**GOAL OF THE EXERCISE**. Below this sentence is a listing; return exactly its lines from the one with "(767, 114) = (152, 102): blue" to the one with "(786, 432) = (331, 91): pink", both kept, and nothing more.

**RECORDS PROVIDED**.
####

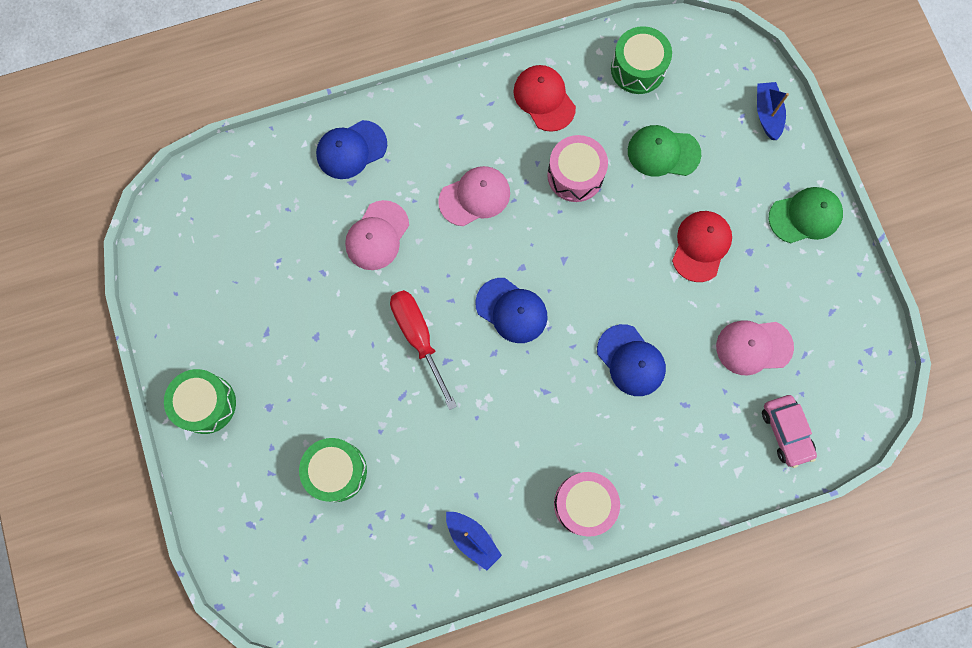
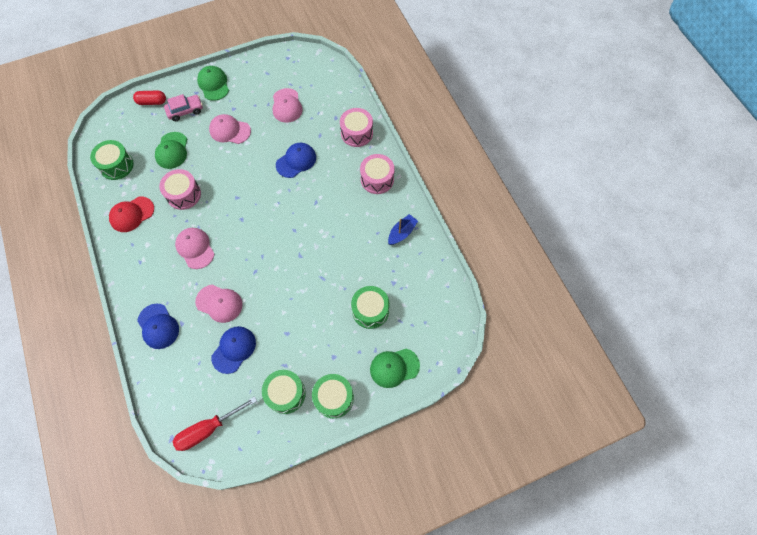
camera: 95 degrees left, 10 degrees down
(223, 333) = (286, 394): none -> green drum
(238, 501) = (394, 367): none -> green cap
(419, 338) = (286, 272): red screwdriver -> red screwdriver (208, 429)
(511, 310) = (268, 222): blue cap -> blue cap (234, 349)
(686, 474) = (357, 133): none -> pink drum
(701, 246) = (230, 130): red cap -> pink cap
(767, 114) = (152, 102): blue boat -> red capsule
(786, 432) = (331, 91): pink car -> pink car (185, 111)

####

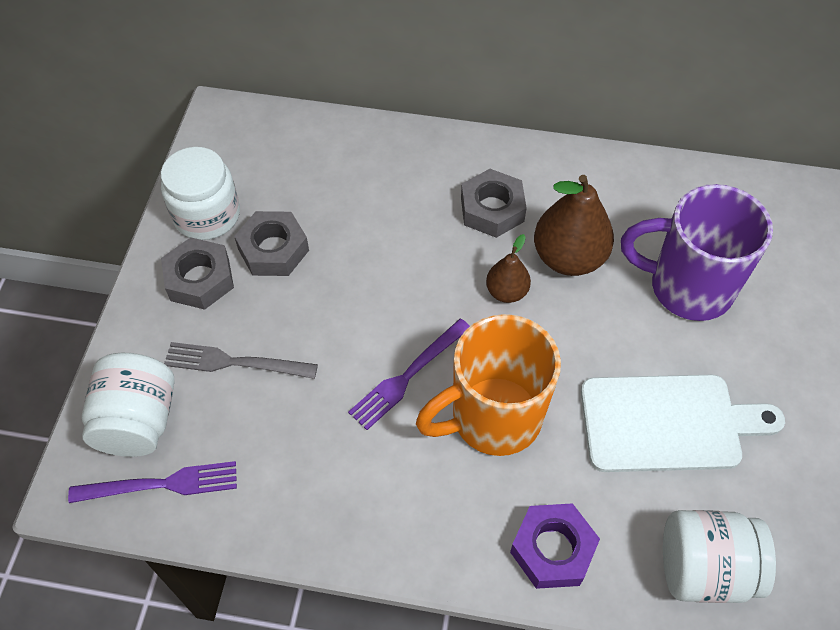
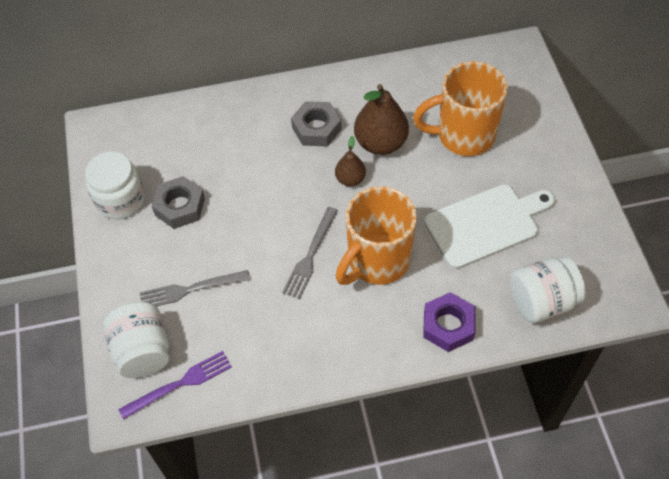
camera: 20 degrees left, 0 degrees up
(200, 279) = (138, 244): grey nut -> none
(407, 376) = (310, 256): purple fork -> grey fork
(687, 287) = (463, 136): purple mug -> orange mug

####

**EXPECTED ANSWER**.
(767, 114) = (152, 102): blue boat -> red capsule
(786, 432) = (331, 91): pink car -> pink car (185, 111)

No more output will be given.